* What you are asked to do *
For the material below, output exactly the span from the line with "IC2 pin X2: X2 -> X1" to the line with "XT1: 20MHz (X1, X2) -> none", including both, and nothing besides.

---- Records to use

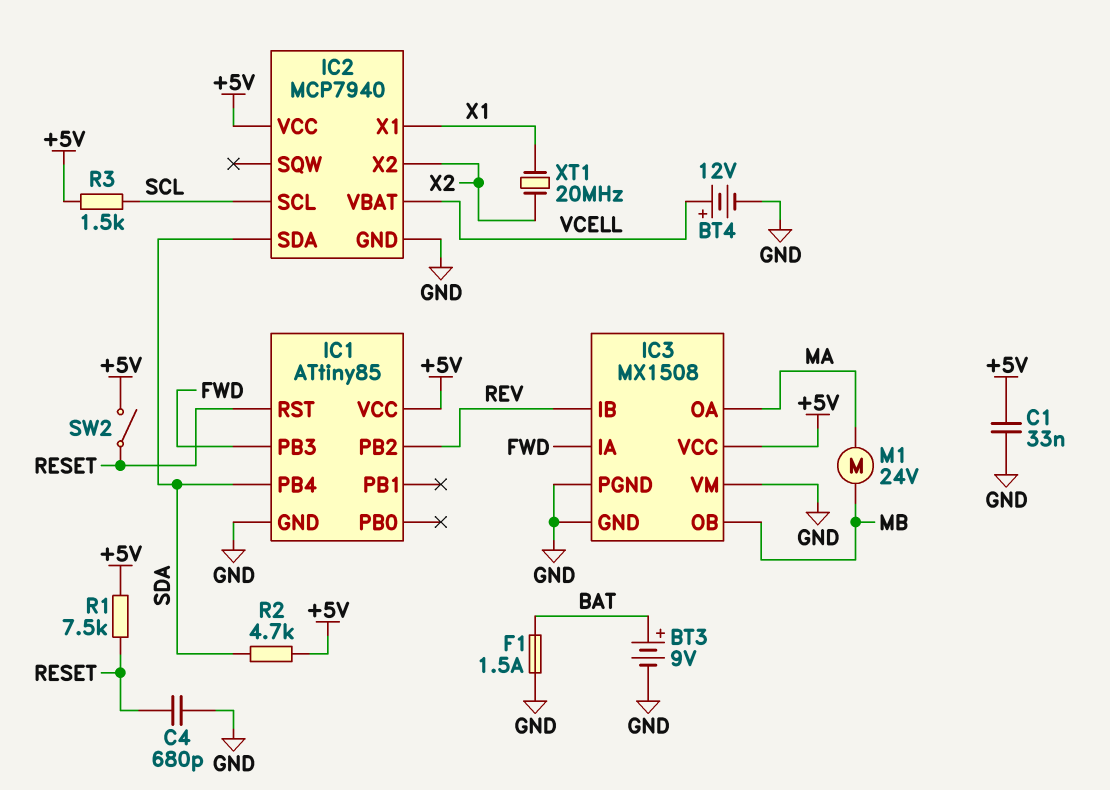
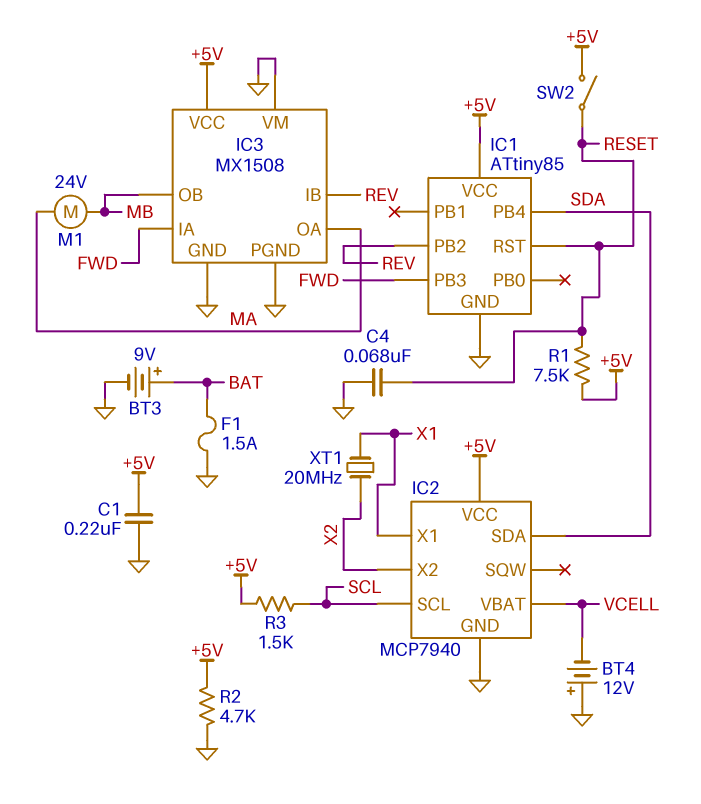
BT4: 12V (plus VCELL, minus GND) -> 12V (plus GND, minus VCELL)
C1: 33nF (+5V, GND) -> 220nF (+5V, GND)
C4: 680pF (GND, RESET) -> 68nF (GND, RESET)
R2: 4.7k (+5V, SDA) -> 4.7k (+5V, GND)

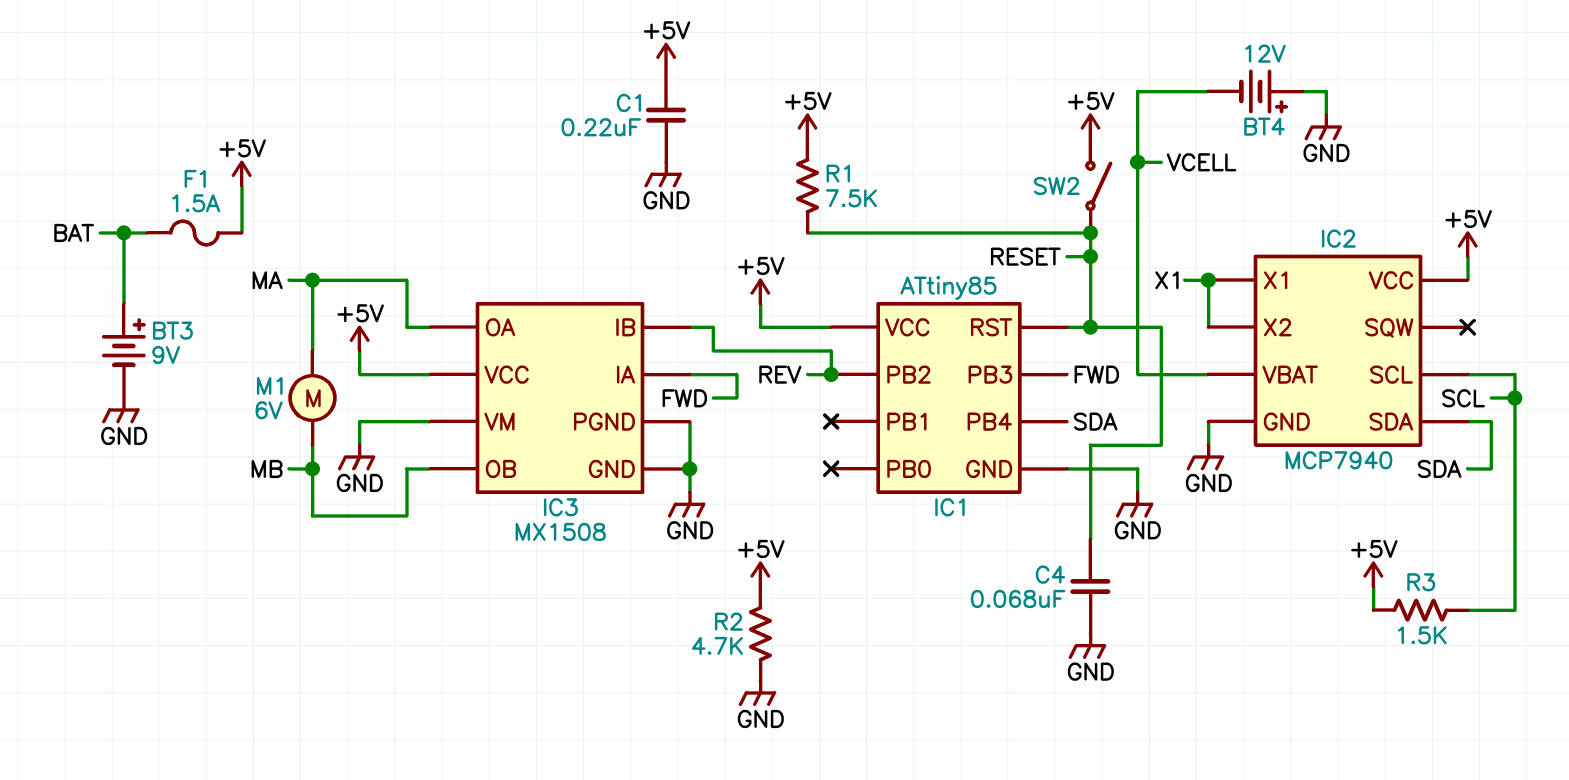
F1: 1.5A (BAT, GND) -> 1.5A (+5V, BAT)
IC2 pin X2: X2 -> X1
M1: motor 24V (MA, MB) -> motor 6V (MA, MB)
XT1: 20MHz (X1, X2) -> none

--------
---- Records to use

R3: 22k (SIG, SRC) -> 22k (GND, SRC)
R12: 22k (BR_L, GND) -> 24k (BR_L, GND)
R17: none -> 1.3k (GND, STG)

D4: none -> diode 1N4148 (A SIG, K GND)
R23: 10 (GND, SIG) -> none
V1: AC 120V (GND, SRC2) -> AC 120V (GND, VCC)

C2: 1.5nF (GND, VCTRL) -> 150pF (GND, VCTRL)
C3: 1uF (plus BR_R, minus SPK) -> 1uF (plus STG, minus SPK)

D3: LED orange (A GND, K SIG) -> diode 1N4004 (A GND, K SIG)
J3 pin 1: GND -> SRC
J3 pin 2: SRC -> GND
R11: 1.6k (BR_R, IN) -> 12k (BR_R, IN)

--------

* Written response *
IC2 pin X2: X2 -> X1
M1: motor 24V (MA, MB) -> motor 6V (MA, MB)
XT1: 20MHz (X1, X2) -> none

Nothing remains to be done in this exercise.